BEGIN RECORDS PROVIDED

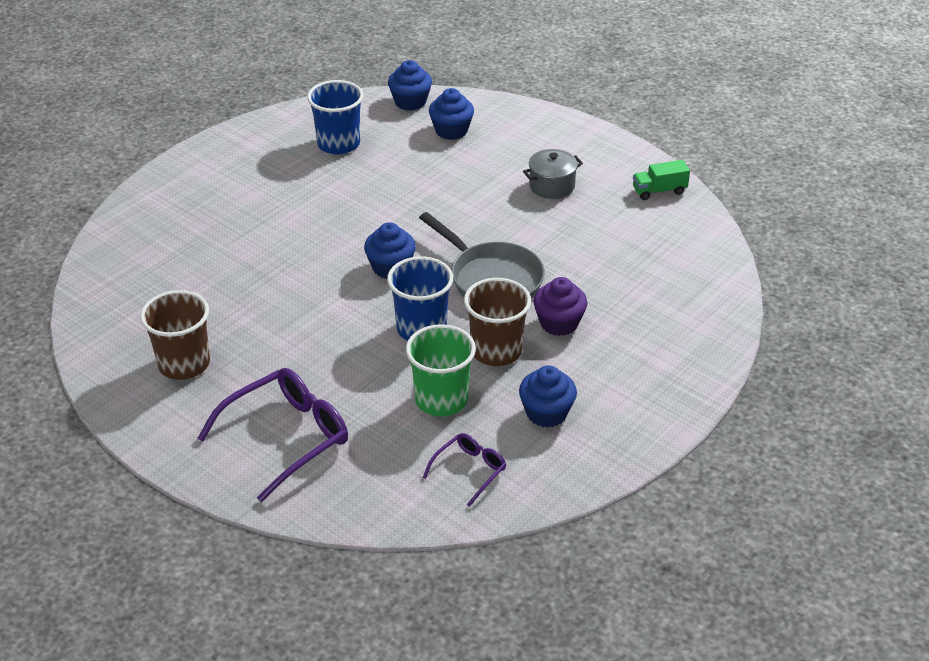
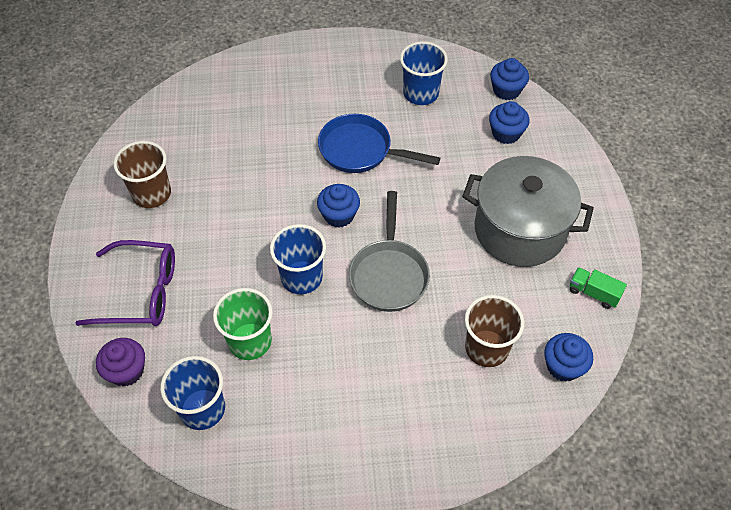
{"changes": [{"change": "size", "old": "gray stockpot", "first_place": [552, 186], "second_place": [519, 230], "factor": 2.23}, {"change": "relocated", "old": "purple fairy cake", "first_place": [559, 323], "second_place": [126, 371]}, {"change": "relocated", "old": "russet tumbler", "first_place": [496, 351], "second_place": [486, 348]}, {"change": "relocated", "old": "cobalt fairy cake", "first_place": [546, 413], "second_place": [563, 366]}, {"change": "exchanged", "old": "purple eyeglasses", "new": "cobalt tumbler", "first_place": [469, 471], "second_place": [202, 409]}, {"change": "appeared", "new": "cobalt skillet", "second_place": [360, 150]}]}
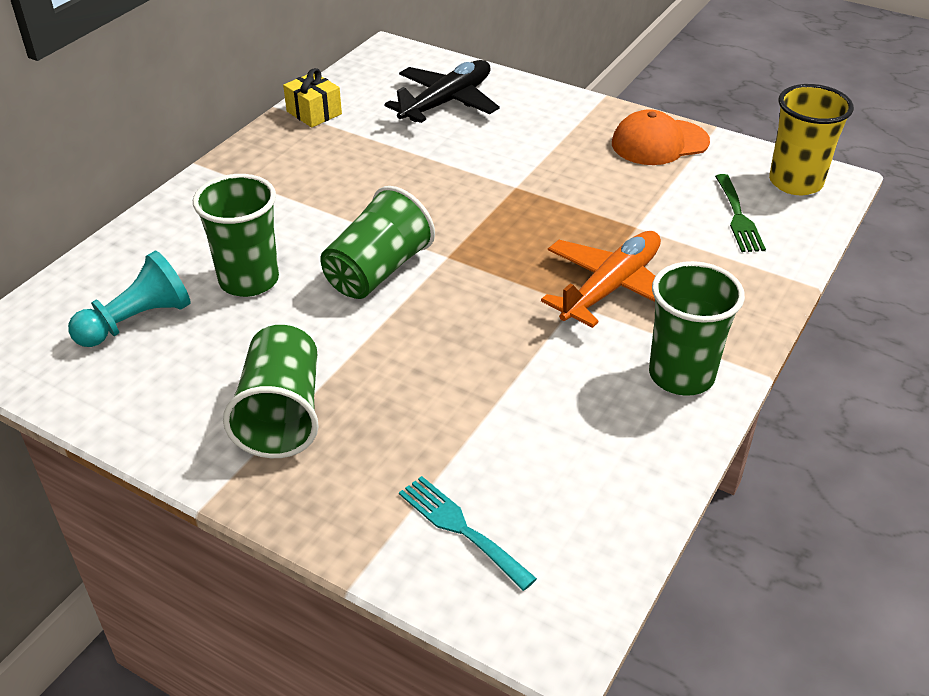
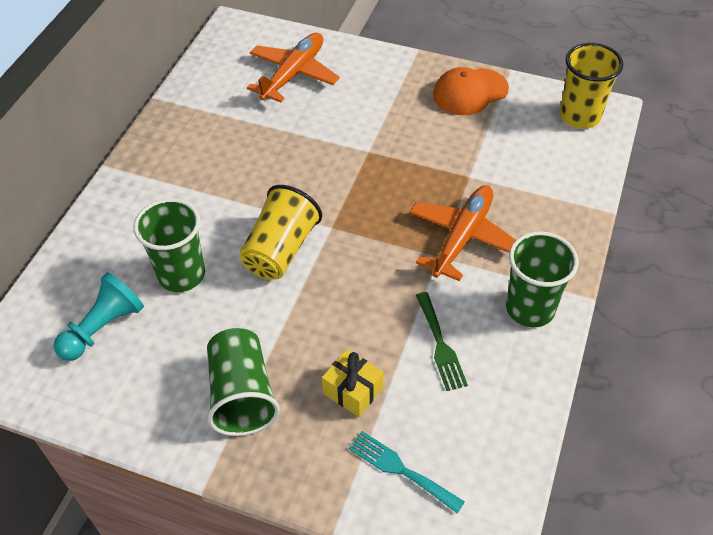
{"changes": [{"change": "colour", "old": "jet-black aeroplane", "new": "orange aeroplane", "first_place": [446, 102], "second_place": [293, 74]}, {"change": "relocated", "old": "golden wrapped gift", "first_place": [314, 113], "second_place": [353, 390]}, {"change": "relocated", "old": "emerald table fork", "first_place": [738, 217], "second_place": [440, 345]}, {"change": "colour", "old": "emerald tumbler", "new": "golden tumbler", "first_place": [377, 271], "second_place": [281, 250]}]}
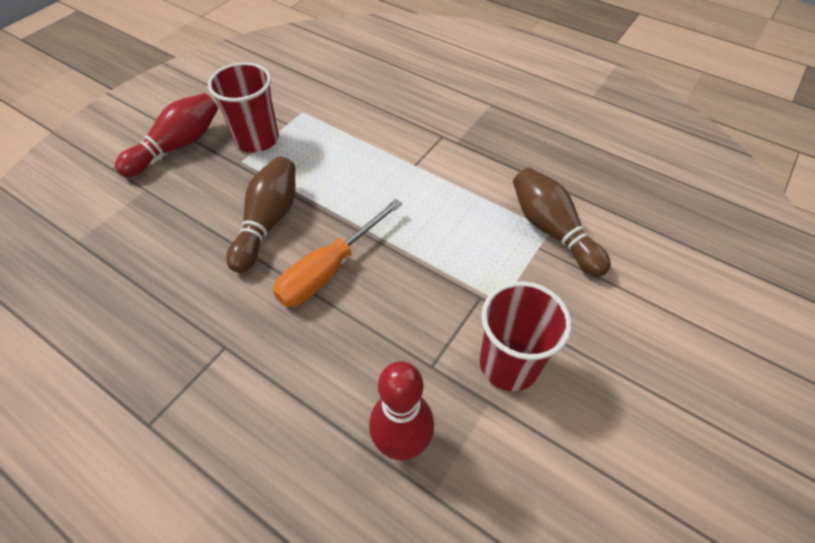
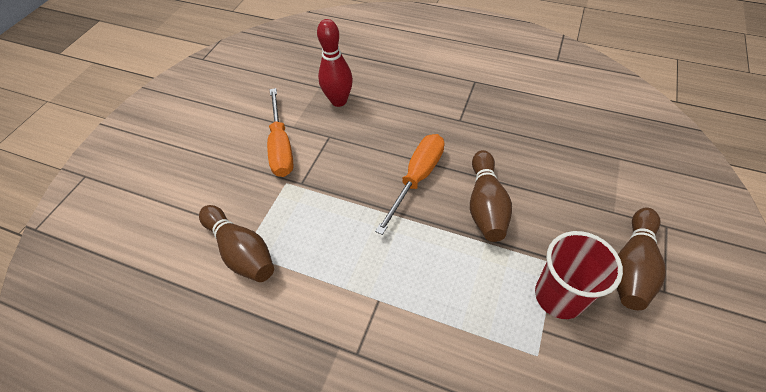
{"changes": [{"change": "colour", "old": "scarlet bowling pin", "new": "russet bowling pin", "first_place": [178, 146], "second_place": [632, 266]}, {"change": "exchanged", "old": "scarlet tumbler", "new": "orange screwdriver", "first_place": [509, 364], "second_place": [281, 147]}]}
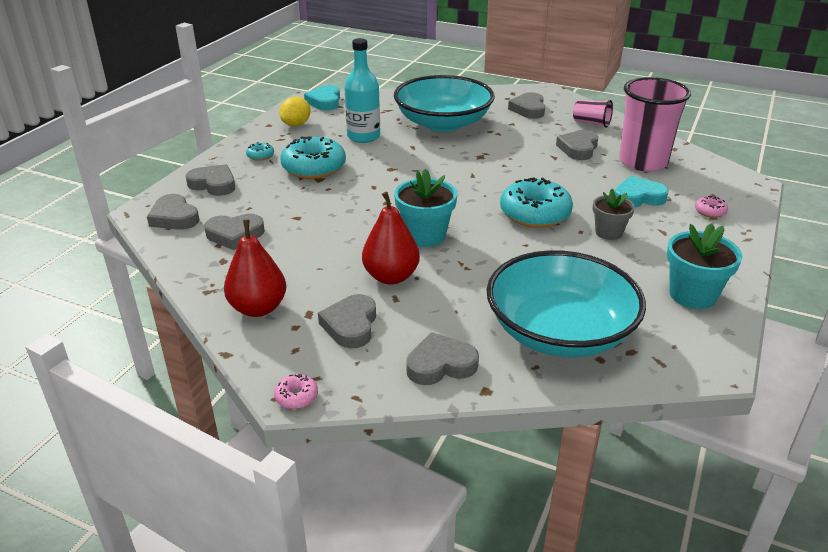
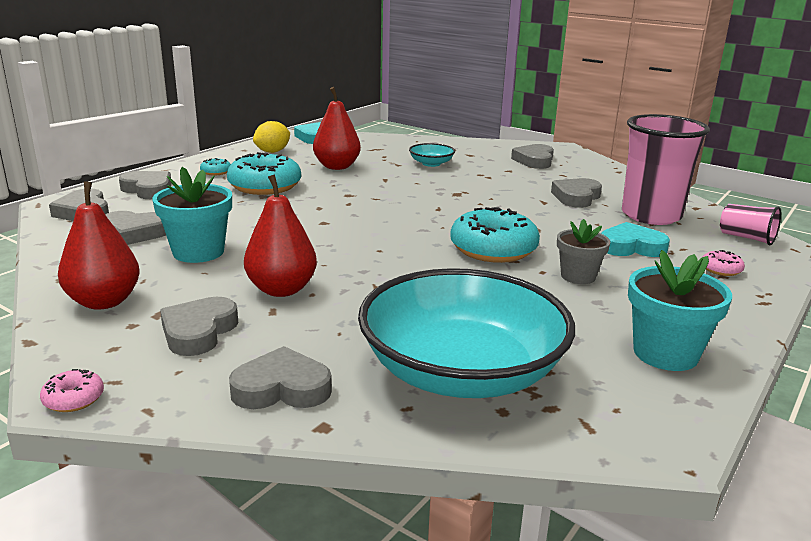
{"changes": [{"change": "exchanged", "old": "aqua drink bottle", "new": "scarlet pear fruit", "first_place": [363, 136], "second_place": [337, 167]}, {"change": "size", "old": "aqua bowl", "first_place": [443, 123], "second_place": [431, 163], "factor": 0.41}, {"change": "relocated", "old": "rosy tumbler", "first_place": [591, 123], "second_place": [746, 238]}, {"change": "relocated", "old": "aqua plant pot", "first_place": [425, 235], "second_place": [198, 252]}]}
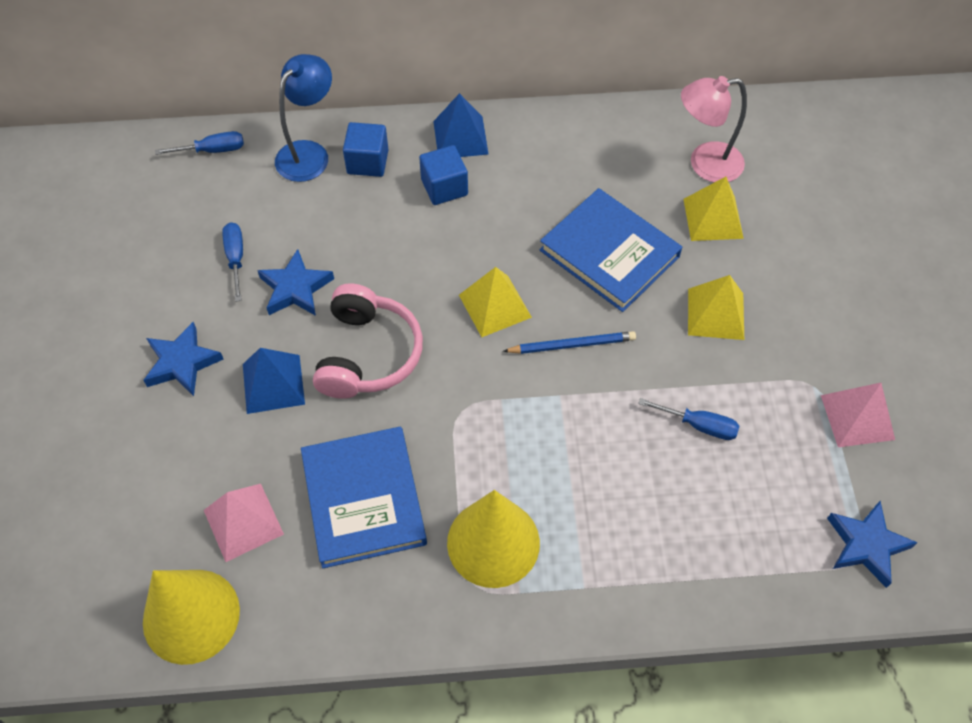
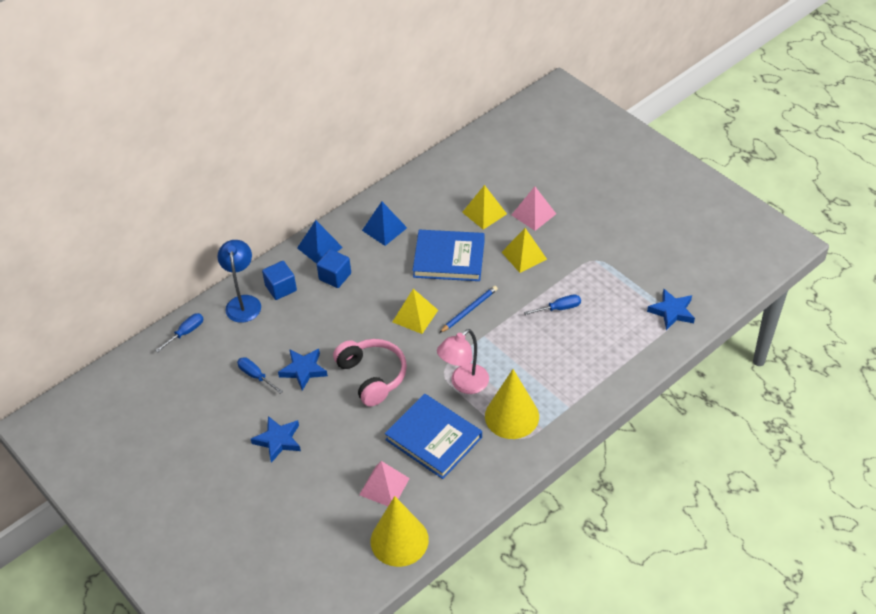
{"changes": [{"change": "relocated", "old": "rosy desk lamp", "first_place": [705, 164], "second_place": [464, 384]}, {"change": "relocated", "old": "cobalt pyramid shape", "first_place": [273, 384], "second_place": [384, 229]}, {"change": "relocated", "old": "rosy pyramid shape", "first_place": [857, 417], "second_place": [533, 214]}]}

END RECORDS PROVIDED

→ THE PROBLEM
Print all of the records shown above exactly, leaving out each picture.

→ ANSWER BOX
{"changes": [{"change": "size", "old": "gray stockpot", "first_place": [552, 186], "second_place": [519, 230], "factor": 2.23}, {"change": "relocated", "old": "purple fairy cake", "first_place": [559, 323], "second_place": [126, 371]}, {"change": "relocated", "old": "russet tumbler", "first_place": [496, 351], "second_place": [486, 348]}, {"change": "relocated", "old": "cobalt fairy cake", "first_place": [546, 413], "second_place": [563, 366]}, {"change": "exchanged", "old": "purple eyeglasses", "new": "cobalt tumbler", "first_place": [469, 471], "second_place": [202, 409]}, {"change": "appeared", "new": "cobalt skillet", "second_place": [360, 150]}]}
{"changes": [{"change": "colour", "old": "jet-black aeroplane", "new": "orange aeroplane", "first_place": [446, 102], "second_place": [293, 74]}, {"change": "relocated", "old": "golden wrapped gift", "first_place": [314, 113], "second_place": [353, 390]}, {"change": "relocated", "old": "emerald table fork", "first_place": [738, 217], "second_place": [440, 345]}, {"change": "colour", "old": "emerald tumbler", "new": "golden tumbler", "first_place": [377, 271], "second_place": [281, 250]}]}
{"changes": [{"change": "colour", "old": "scarlet bowling pin", "new": "russet bowling pin", "first_place": [178, 146], "second_place": [632, 266]}, {"change": "exchanged", "old": "scarlet tumbler", "new": "orange screwdriver", "first_place": [509, 364], "second_place": [281, 147]}]}
{"changes": [{"change": "exchanged", "old": "aqua drink bottle", "new": "scarlet pear fruit", "first_place": [363, 136], "second_place": [337, 167]}, {"change": "size", "old": "aqua bowl", "first_place": [443, 123], "second_place": [431, 163], "factor": 0.41}, {"change": "relocated", "old": "rosy tumbler", "first_place": [591, 123], "second_place": [746, 238]}, {"change": "relocated", "old": "aqua plant pot", "first_place": [425, 235], "second_place": [198, 252]}]}
{"changes": [{"change": "relocated", "old": "rosy desk lamp", "first_place": [705, 164], "second_place": [464, 384]}, {"change": "relocated", "old": "cobalt pyramid shape", "first_place": [273, 384], "second_place": [384, 229]}, {"change": "relocated", "old": "rosy pyramid shape", "first_place": [857, 417], "second_place": [533, 214]}]}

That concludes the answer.